== Record set
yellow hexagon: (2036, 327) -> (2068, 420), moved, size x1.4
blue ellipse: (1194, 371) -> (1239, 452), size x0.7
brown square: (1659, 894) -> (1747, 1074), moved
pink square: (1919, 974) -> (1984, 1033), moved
====
== Record set
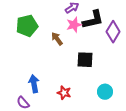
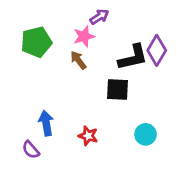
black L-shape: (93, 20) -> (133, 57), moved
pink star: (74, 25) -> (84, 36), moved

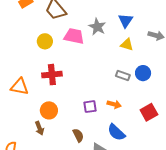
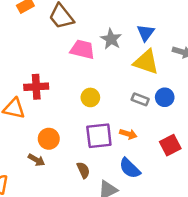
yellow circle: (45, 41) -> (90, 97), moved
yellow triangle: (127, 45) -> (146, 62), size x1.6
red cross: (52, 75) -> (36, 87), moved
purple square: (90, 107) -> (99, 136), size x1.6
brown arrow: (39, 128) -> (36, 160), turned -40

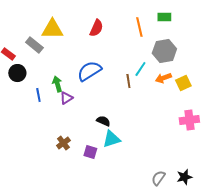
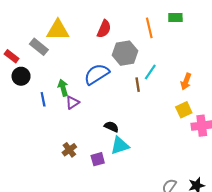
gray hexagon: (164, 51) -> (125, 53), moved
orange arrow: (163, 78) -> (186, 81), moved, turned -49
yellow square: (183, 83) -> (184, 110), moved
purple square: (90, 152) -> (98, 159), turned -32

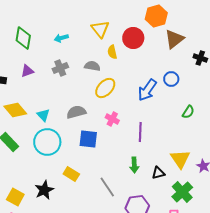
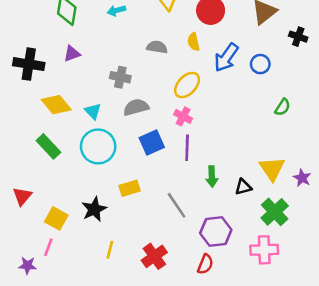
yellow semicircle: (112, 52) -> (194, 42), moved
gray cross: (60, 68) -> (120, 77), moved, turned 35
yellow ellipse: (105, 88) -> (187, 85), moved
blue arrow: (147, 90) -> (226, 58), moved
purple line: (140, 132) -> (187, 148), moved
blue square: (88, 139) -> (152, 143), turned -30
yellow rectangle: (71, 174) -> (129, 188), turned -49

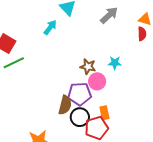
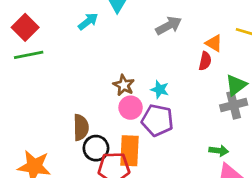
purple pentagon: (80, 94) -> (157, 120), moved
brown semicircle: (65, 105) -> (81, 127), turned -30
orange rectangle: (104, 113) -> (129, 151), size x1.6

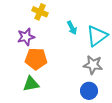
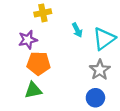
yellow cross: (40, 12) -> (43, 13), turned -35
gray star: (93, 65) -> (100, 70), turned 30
====
Task prompt:
Print, exactly and with no pictures, the lines of the listing above starting at the one that has "red cross: (52, 75) -> (36, 87), moved" and ending at the one that has "gray star: (93, 65) -> (100, 70), turned 30", both included.

Written response:
red cross: (52, 75) -> (36, 87), moved
purple square: (90, 107) -> (99, 136), size x1.6
brown arrow: (39, 128) -> (36, 160), turned -40

gray hexagon: (164, 51) -> (125, 53), moved
orange arrow: (163, 78) -> (186, 81), moved, turned -49
yellow square: (183, 83) -> (184, 110), moved
purple square: (90, 152) -> (98, 159), turned -32

yellow semicircle: (112, 52) -> (194, 42), moved
gray cross: (60, 68) -> (120, 77), moved, turned 35
yellow ellipse: (105, 88) -> (187, 85), moved
blue arrow: (147, 90) -> (226, 58), moved
purple line: (140, 132) -> (187, 148), moved
blue square: (88, 139) -> (152, 143), turned -30
yellow rectangle: (71, 174) -> (129, 188), turned -49

purple pentagon: (80, 94) -> (157, 120), moved
brown semicircle: (65, 105) -> (81, 127), turned -30
orange rectangle: (104, 113) -> (129, 151), size x1.6

yellow cross: (40, 12) -> (43, 13), turned -35
gray star: (93, 65) -> (100, 70), turned 30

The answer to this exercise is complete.